Spatial reasoning data:
--------------------------------
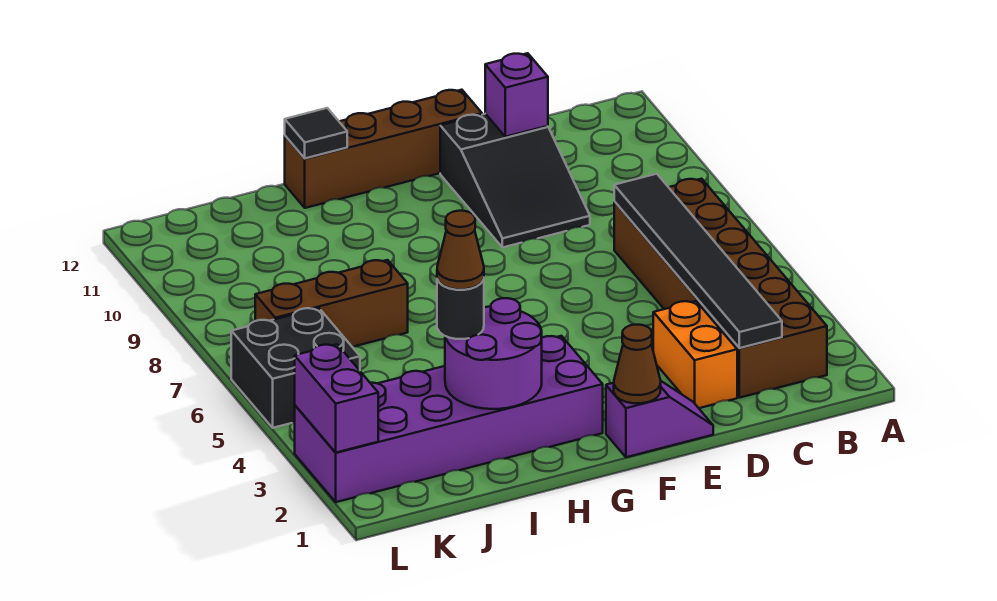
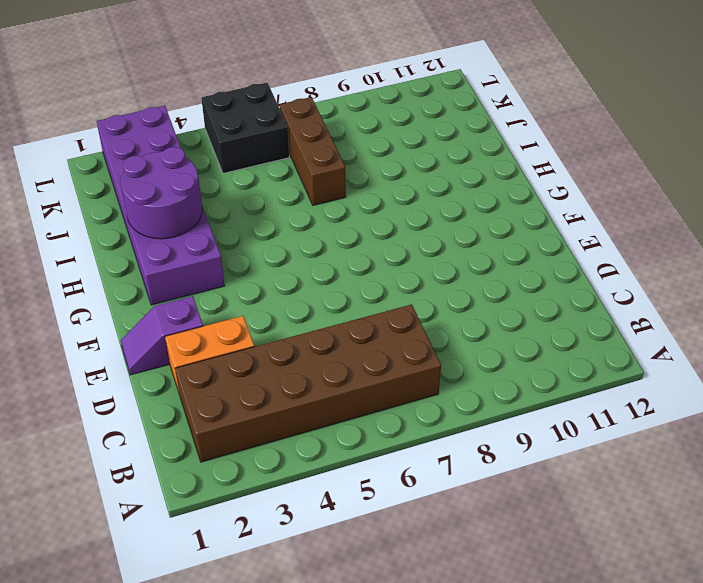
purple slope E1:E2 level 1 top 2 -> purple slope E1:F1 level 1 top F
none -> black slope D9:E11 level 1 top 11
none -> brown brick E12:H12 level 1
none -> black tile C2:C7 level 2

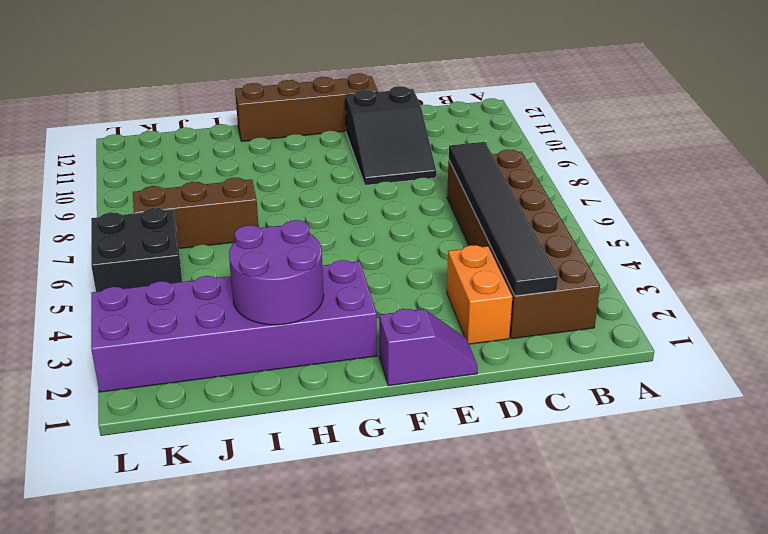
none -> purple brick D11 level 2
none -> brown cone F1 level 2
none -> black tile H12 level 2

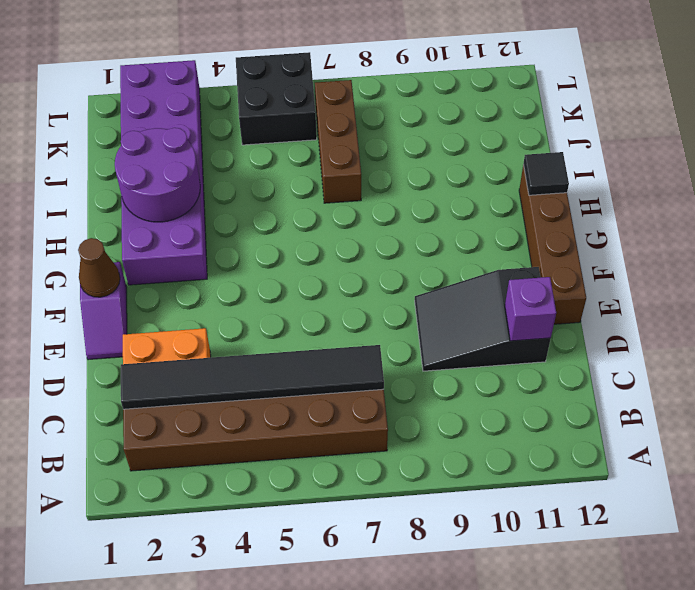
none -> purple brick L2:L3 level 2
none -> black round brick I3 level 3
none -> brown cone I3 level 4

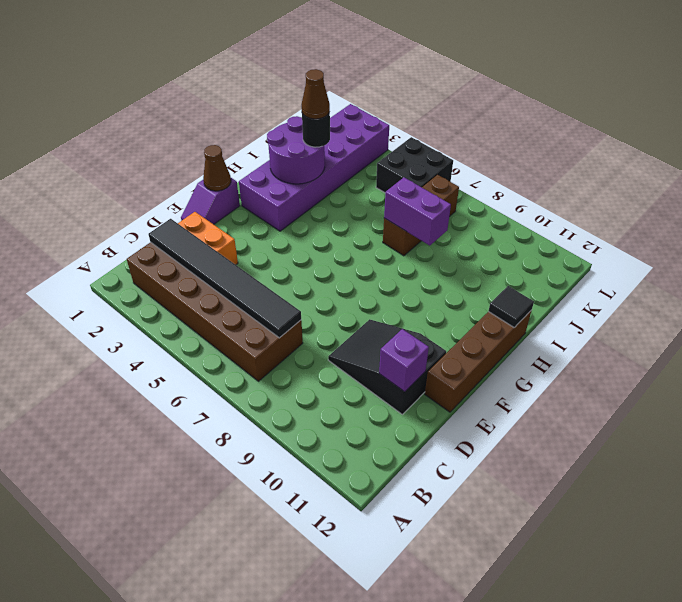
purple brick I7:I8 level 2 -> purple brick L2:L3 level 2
--------------------------------
# [TASK DETAILS]
If a line in the data holds the string "brown", copy that line.

# [EXERCISE OUTPUT]
none -> brown brick E12:H12 level 1
none -> brown cone F1 level 2
none -> brown cone I3 level 4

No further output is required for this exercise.